▼
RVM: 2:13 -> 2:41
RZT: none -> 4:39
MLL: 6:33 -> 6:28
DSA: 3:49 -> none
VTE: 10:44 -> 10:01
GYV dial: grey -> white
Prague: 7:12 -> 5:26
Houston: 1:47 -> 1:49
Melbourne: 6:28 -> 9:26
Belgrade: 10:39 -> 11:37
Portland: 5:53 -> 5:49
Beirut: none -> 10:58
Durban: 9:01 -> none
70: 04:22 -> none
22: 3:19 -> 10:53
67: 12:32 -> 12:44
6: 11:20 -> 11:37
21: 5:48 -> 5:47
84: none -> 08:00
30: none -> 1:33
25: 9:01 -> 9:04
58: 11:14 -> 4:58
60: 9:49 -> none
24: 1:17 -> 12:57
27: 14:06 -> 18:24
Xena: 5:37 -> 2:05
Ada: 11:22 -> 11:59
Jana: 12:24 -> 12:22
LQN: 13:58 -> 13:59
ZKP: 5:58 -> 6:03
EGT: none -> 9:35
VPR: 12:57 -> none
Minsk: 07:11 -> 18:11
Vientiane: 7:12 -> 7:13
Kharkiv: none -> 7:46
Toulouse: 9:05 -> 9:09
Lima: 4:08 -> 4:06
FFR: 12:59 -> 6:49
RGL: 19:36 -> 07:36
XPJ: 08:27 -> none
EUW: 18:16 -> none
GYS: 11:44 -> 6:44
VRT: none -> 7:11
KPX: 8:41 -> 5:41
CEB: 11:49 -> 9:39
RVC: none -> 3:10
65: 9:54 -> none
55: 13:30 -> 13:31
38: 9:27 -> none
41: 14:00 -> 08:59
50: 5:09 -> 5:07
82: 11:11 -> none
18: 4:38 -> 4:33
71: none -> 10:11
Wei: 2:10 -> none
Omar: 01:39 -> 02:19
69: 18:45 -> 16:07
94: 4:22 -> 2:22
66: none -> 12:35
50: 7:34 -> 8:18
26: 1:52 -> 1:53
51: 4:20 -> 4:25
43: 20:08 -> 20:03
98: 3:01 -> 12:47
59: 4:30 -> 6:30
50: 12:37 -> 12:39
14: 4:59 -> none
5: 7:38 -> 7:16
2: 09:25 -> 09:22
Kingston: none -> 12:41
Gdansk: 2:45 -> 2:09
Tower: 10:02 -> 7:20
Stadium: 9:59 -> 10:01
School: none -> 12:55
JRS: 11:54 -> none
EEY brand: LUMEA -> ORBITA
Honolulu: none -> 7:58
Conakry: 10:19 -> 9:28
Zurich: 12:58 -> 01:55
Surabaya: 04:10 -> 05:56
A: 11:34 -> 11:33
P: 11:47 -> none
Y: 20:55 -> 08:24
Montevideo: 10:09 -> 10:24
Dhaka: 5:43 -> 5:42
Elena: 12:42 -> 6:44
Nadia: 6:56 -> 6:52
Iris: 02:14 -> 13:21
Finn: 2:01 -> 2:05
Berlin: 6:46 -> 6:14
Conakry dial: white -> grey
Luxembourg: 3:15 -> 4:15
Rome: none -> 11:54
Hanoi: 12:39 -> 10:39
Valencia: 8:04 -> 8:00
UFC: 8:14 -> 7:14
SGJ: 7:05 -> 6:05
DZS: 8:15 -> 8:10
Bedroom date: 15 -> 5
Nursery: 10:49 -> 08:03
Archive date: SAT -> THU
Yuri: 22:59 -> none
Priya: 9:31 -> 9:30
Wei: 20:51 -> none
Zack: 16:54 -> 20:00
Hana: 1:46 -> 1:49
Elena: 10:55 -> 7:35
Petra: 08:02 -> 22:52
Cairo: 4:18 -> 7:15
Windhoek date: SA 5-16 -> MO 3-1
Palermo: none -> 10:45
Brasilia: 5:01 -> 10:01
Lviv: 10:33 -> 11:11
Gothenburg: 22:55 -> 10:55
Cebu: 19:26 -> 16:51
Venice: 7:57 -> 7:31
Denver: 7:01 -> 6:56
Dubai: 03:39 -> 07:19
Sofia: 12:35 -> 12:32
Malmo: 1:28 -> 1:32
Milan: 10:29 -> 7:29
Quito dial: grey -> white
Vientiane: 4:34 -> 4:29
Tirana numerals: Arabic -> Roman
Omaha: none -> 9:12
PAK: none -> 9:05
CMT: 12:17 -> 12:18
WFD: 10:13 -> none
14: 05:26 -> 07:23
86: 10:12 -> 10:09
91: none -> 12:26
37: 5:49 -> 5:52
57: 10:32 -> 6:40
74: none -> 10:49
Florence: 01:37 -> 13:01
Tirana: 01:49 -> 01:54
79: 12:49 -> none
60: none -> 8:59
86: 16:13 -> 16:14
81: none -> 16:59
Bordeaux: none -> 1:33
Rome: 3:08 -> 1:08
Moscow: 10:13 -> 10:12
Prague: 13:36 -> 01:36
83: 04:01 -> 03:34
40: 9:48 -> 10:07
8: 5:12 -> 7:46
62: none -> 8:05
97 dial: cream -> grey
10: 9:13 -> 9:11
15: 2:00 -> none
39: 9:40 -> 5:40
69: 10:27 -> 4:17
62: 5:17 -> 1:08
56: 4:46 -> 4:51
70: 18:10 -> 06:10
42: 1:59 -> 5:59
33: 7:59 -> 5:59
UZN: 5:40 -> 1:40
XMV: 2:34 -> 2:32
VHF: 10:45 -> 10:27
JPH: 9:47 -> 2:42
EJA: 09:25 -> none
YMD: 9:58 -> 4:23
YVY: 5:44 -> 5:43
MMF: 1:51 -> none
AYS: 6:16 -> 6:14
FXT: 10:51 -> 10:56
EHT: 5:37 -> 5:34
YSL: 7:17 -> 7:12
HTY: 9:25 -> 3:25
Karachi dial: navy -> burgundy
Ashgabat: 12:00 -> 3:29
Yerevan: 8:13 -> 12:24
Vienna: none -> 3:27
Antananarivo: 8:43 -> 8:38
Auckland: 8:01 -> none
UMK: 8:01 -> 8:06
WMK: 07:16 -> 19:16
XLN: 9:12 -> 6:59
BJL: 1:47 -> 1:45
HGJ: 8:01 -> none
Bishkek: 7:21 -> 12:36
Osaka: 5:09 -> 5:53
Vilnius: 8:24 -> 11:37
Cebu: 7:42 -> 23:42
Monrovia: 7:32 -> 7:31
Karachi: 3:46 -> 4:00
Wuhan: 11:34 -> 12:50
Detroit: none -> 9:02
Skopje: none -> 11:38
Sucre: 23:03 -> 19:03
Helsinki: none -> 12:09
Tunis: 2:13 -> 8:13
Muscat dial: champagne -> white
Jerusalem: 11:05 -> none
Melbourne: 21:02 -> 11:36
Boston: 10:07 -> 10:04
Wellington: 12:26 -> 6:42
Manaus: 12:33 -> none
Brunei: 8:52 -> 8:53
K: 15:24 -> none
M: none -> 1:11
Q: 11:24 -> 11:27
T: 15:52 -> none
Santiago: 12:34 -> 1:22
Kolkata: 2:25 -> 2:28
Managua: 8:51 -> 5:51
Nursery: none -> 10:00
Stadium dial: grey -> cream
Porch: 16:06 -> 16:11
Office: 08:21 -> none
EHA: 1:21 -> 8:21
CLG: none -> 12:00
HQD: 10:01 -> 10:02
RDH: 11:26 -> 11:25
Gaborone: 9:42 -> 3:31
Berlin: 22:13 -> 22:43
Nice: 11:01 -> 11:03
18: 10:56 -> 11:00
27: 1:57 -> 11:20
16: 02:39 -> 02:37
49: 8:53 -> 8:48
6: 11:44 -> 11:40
▲
▸ Given problem
Convert the items into a Markdown table with the columns "Number" and "Entry," one row per line with its row number, leaving out blank lines. Begin at the first item and stop after the line that contains "22: 3:19 -> 10:53".

▸ Correct answer
| Number | Entry |
|---|---|
| 1 | RVM: 2:13 -> 2:41 |
| 2 | RZT: none -> 4:39 |
| 3 | MLL: 6:33 -> 6:28 |
| 4 | DSA: 3:49 -> none |
| 5 | VTE: 10:44 -> 10:01 |
| 6 | GYV dial: grey -> white |
| 7 | Prague: 7:12 -> 5:26 |
| 8 | Houston: 1:47 -> 1:49 |
| 9 | Melbourne: 6:28 -> 9:26 |
| 10 | Belgrade: 10:39 -> 11:37 |
| 11 | Portland: 5:53 -> 5:49 |
| 12 | Beirut: none -> 10:58 |
| 13 | Durban: 9:01 -> none |
| 14 | 70: 04:22 -> none |
| 15 | 22: 3:19 -> 10:53 |